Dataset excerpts
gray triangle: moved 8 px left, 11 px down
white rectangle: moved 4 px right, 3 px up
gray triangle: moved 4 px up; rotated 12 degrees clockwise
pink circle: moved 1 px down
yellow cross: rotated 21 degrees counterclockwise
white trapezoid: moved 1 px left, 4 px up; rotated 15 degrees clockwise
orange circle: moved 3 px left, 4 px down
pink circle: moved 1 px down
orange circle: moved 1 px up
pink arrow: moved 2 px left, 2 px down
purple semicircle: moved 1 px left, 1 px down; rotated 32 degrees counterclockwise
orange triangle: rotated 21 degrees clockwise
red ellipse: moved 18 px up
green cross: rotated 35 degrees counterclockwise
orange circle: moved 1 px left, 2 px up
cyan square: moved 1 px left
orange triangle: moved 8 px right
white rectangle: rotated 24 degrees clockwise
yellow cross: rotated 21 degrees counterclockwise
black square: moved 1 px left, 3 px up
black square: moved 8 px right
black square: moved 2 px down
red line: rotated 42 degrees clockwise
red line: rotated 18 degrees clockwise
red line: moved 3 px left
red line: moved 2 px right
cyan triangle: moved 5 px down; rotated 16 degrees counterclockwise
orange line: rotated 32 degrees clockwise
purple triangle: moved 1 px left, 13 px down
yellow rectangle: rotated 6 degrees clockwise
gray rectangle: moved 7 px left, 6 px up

--

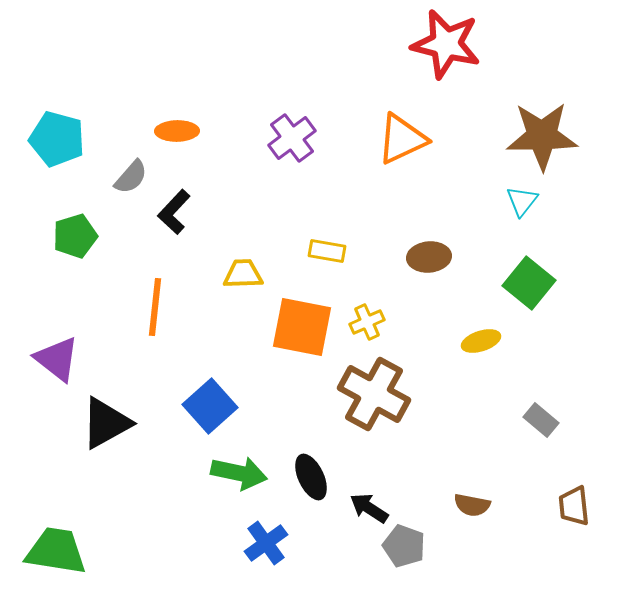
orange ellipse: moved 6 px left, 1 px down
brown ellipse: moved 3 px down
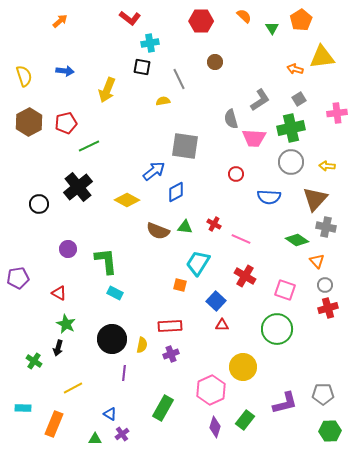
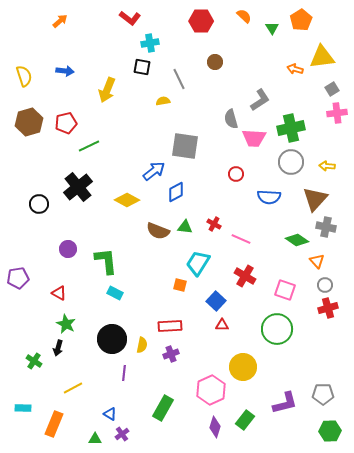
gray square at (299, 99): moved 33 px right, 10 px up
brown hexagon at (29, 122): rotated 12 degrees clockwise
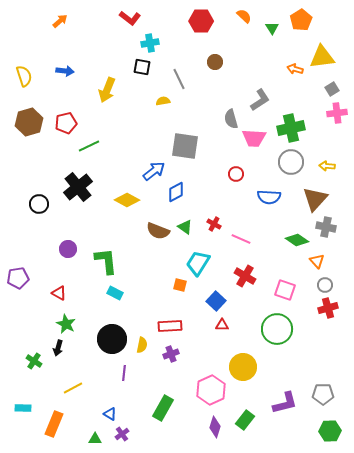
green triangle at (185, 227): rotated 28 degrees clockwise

==

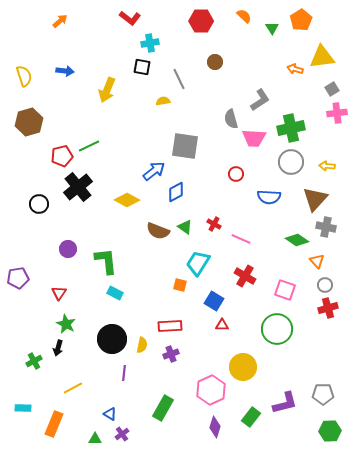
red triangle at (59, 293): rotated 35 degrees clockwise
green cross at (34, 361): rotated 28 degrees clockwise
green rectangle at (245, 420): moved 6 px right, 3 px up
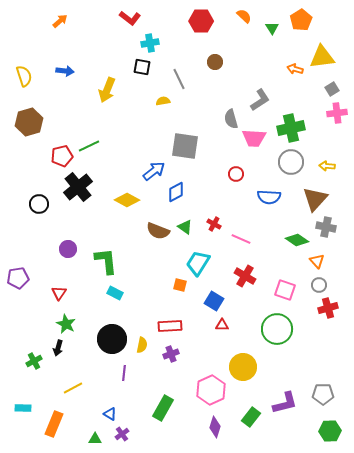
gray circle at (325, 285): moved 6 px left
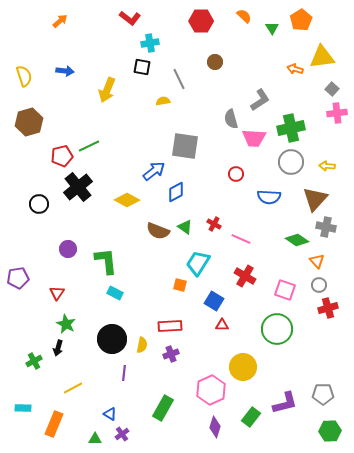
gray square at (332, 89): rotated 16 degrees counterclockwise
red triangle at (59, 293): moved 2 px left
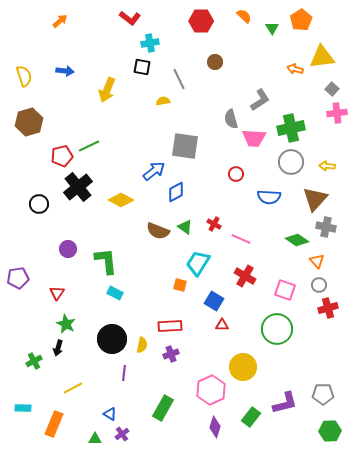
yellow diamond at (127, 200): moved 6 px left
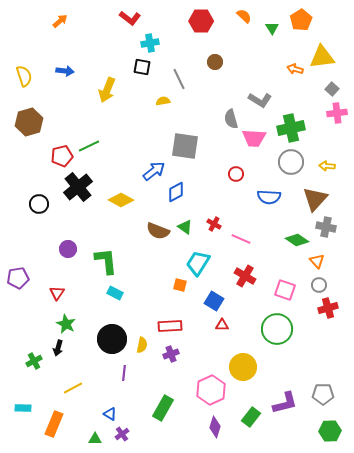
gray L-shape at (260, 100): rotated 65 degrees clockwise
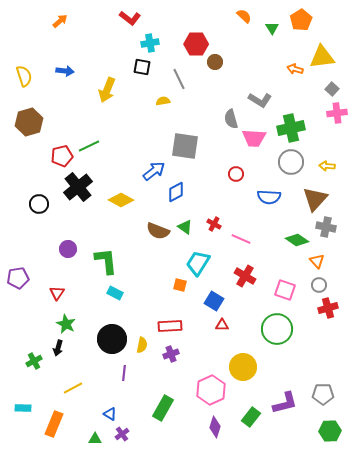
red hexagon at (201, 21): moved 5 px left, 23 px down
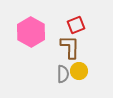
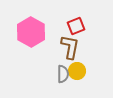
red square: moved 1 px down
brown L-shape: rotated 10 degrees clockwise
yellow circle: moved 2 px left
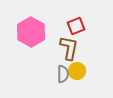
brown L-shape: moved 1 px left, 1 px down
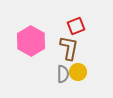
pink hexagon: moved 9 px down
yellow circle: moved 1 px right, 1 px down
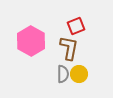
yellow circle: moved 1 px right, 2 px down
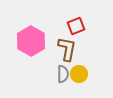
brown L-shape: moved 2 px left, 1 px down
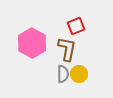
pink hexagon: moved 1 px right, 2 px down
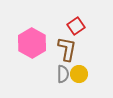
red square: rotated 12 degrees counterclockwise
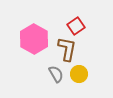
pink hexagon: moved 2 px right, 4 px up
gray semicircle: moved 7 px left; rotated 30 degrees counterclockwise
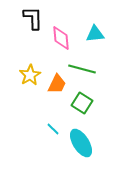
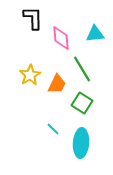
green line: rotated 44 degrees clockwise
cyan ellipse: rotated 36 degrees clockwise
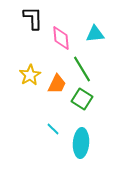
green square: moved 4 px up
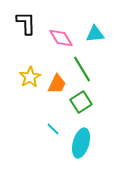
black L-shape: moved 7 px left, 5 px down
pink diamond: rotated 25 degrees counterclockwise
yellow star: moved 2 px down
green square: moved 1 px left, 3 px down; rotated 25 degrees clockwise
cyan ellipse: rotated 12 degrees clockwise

▶ Exercise directions:
Copy out the lines of the material from the line with "brown L-shape: moved 1 px left, 1 px down" to the line with "cyan ellipse: rotated 12 degrees clockwise", both ends included. Leave out the pictures.

▶ Output for this task:
brown L-shape: moved 1 px left, 1 px down
pink hexagon: moved 9 px down
yellow circle: moved 1 px right, 1 px down
yellow circle: moved 1 px right, 2 px down
brown L-shape: moved 2 px left, 1 px down
pink hexagon: moved 1 px right, 2 px down
red square: rotated 12 degrees counterclockwise
pink hexagon: moved 2 px right, 4 px up
gray semicircle: moved 7 px left; rotated 30 degrees counterclockwise
green line: rotated 44 degrees clockwise
cyan ellipse: rotated 36 degrees clockwise
green square: moved 4 px up
black L-shape: moved 7 px left, 5 px down
pink diamond: rotated 25 degrees counterclockwise
yellow star: moved 2 px down
green square: moved 1 px left, 3 px down; rotated 25 degrees clockwise
cyan ellipse: rotated 12 degrees clockwise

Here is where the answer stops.